_STATED EXERCISE_: Convert the listing below into a JSON list of strings, one string per line and no blank lines. Begin at the start of the listing and stop after the line that contains "(C) matte blue".

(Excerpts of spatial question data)
## BEGIN
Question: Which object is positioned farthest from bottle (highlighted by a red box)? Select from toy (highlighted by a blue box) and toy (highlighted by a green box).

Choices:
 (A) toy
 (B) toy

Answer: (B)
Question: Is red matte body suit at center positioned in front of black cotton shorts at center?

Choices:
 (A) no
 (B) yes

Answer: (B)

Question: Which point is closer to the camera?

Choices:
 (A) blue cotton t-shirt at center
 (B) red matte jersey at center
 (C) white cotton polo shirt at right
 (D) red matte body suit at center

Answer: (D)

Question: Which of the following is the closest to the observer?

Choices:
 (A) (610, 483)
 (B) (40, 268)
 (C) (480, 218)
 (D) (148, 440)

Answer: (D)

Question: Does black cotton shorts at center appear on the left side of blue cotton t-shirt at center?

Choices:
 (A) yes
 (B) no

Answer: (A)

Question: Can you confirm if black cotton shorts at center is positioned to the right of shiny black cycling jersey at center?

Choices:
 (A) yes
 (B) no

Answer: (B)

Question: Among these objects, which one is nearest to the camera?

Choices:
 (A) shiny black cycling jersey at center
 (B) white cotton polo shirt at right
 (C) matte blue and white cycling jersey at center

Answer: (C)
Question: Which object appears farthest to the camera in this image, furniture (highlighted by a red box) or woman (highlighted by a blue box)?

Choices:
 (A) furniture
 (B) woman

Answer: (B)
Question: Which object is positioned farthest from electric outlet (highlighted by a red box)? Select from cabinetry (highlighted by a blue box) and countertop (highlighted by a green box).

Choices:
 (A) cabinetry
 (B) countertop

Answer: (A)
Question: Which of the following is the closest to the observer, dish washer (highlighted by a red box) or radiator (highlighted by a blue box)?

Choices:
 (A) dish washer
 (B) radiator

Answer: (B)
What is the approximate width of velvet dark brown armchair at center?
## END
_RESULT BELOW_:
[
  "Question: Which object is positioned farthest from bottle (highlighted by a red box)? Select from toy (highlighted by a blue box) and toy (highlighted by a green box).",
  "Choices:",
  " (A) toy",
  " (B) toy",
  "Answer: (B)",
  "Question: Is red matte body suit at center positioned in front of black cotton shorts at center?",
  "Choices:",
  " (A) no",
  " (B) yes",
  "Answer: (B)",
  "Question: Which point is closer to the camera?",
  "Choices:",
  " (A) blue cotton t-shirt at center",
  " (B) red matte jersey at center",
  " (C) white cotton polo shirt at right",
  " (D) red matte body suit at center",
  "Answer: (D)",
  "Question: Which of the following is the closest to the observer?",
  "Choices:",
  " (A) (610, 483)",
  " (B) (40, 268)",
  " (C) (480, 218)",
  " (D) (148, 440)",
  "Answer: (D)",
  "Question: Does black cotton shorts at center appear on the left side of blue cotton t-shirt at center?",
  "Choices:",
  " (A) yes",
  " (B) no",
  "Answer: (A)",
  "Question: Can you confirm if black cotton shorts at center is positioned to the right of shiny black cycling jersey at center?",
  "Choices:",
  " (A) yes",
  " (B) no",
  "Answer: (B)",
  "Question: Among these objects, which one is nearest to the camera?",
  "Choices:",
  " (A) shiny black cycling jersey at center",
  " (B) white cotton polo shirt at right",
  " (C) matte blue and white cycling jersey at center"
]